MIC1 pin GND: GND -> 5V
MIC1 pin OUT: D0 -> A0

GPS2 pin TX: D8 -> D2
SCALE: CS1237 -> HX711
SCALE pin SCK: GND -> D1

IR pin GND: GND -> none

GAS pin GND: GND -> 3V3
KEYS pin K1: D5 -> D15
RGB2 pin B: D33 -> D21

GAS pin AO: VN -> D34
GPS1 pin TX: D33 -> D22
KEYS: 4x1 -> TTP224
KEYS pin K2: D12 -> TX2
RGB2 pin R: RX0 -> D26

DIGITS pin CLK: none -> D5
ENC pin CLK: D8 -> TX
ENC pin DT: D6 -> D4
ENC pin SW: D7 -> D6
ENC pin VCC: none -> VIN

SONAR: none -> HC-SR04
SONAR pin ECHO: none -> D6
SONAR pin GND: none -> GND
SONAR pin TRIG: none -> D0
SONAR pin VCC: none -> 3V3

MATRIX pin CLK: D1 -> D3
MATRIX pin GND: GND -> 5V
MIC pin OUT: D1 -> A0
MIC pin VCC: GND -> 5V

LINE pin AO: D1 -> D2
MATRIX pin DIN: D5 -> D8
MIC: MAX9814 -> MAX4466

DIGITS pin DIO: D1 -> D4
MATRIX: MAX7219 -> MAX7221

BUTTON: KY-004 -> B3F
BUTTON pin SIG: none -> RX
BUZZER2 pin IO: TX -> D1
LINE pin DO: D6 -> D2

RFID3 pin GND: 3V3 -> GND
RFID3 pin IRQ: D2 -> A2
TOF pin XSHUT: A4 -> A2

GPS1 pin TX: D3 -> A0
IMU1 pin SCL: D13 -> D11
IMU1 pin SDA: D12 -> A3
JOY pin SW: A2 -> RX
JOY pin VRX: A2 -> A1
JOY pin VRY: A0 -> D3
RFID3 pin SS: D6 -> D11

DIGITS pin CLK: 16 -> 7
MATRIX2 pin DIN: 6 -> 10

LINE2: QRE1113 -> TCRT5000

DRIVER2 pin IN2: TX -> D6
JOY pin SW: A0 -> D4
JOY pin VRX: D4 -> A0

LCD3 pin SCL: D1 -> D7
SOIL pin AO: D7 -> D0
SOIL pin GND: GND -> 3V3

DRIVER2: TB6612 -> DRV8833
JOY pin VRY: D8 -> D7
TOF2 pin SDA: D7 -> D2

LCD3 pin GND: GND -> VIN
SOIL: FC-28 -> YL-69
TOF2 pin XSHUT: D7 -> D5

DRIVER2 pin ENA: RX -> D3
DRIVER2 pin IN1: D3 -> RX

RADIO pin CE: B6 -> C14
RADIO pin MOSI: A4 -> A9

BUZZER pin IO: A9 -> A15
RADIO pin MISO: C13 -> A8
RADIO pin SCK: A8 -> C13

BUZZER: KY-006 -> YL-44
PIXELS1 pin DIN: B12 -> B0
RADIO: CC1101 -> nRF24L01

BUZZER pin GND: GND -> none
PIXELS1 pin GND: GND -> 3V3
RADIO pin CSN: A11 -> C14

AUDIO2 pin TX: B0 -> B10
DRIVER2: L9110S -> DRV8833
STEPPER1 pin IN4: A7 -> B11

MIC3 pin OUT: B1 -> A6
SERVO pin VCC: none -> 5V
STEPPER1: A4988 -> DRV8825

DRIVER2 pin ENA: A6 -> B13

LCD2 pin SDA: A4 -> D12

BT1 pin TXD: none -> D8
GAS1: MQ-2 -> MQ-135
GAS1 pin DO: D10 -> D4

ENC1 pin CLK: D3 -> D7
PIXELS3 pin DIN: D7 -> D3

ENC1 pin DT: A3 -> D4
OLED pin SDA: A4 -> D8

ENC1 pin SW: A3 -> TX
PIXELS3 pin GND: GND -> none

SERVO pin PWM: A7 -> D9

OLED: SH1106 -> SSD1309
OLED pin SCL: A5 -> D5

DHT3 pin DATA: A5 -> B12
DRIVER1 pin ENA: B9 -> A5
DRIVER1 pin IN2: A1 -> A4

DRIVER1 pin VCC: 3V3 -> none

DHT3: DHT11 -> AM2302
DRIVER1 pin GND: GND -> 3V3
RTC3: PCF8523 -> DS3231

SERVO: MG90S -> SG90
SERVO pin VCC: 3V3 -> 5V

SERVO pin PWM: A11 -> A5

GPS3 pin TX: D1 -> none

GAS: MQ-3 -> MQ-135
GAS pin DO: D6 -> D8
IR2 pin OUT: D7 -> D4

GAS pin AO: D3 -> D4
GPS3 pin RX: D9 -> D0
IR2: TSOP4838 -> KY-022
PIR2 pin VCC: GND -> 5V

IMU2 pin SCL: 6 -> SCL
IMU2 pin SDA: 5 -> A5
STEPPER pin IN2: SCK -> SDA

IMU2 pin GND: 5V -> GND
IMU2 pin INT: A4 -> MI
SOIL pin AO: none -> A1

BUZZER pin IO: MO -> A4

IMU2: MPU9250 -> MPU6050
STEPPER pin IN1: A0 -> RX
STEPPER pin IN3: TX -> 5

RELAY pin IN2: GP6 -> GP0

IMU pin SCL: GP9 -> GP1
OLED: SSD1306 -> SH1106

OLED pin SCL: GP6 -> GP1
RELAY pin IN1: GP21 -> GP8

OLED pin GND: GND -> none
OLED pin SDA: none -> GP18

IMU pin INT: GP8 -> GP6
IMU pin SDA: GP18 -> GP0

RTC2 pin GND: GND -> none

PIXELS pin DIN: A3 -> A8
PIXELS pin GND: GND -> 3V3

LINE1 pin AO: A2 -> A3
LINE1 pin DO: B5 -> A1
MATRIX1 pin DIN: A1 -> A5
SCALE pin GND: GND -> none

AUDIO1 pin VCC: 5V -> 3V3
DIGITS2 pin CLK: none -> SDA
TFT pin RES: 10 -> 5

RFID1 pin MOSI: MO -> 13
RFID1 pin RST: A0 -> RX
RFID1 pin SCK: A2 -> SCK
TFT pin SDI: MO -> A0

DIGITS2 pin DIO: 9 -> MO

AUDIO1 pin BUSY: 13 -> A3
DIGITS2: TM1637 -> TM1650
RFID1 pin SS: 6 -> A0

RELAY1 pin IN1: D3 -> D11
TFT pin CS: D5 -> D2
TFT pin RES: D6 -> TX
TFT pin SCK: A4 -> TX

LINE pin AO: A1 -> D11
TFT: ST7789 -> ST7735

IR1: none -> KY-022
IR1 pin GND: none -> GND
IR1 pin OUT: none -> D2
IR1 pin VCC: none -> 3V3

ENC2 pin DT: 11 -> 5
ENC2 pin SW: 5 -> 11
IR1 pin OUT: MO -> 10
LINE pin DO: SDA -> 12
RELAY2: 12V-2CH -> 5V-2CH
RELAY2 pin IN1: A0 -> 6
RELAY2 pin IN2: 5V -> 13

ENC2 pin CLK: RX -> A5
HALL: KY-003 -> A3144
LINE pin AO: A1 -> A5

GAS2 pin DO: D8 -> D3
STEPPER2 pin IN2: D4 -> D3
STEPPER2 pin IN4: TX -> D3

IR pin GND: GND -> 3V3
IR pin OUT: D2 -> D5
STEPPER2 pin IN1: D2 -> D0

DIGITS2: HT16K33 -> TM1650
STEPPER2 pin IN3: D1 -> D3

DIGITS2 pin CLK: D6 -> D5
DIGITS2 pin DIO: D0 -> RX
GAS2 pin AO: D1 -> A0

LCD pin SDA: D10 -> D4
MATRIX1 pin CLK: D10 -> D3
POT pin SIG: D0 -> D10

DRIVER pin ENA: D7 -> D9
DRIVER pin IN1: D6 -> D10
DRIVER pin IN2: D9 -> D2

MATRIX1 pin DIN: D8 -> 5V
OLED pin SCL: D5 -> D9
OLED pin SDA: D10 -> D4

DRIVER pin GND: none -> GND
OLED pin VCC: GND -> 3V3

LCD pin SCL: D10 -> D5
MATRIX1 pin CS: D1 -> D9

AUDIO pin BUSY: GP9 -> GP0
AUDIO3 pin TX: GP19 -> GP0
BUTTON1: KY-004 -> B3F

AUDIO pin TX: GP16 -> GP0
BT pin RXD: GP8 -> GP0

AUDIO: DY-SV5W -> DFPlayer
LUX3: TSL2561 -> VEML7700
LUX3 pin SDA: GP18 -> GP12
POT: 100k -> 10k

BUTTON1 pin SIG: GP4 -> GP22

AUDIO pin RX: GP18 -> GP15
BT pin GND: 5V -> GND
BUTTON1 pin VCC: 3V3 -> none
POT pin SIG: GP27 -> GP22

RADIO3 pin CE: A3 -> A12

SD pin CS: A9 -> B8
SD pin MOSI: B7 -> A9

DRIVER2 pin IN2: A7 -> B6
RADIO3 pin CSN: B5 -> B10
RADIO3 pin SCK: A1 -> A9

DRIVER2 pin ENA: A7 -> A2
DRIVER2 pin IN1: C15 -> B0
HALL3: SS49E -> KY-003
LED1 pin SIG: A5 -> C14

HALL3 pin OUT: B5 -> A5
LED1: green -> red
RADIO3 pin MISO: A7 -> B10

- _What the task requires_
Each line above from the one with "JOY pin VRX: A2 -> A1" up to and including the one with "PIXELS1 pin DIN: B12 -> B0" must be set down exactly, and no line outside that span may appear.

- _Task output_
JOY pin VRX: A2 -> A1
JOY pin VRY: A0 -> D3
RFID3 pin SS: D6 -> D11

DIGITS pin CLK: 16 -> 7
MATRIX2 pin DIN: 6 -> 10

LINE2: QRE1113 -> TCRT5000

DRIVER2 pin IN2: TX -> D6
JOY pin SW: A0 -> D4
JOY pin VRX: D4 -> A0

LCD3 pin SCL: D1 -> D7
SOIL pin AO: D7 -> D0
SOIL pin GND: GND -> 3V3

DRIVER2: TB6612 -> DRV8833
JOY pin VRY: D8 -> D7
TOF2 pin SDA: D7 -> D2

LCD3 pin GND: GND -> VIN
SOIL: FC-28 -> YL-69
TOF2 pin XSHUT: D7 -> D5

DRIVER2 pin ENA: RX -> D3
DRIVER2 pin IN1: D3 -> RX

RADIO pin CE: B6 -> C14
RADIO pin MOSI: A4 -> A9

BUZZER pin IO: A9 -> A15
RADIO pin MISO: C13 -> A8
RADIO pin SCK: A8 -> C13

BUZZER: KY-006 -> YL-44
PIXELS1 pin DIN: B12 -> B0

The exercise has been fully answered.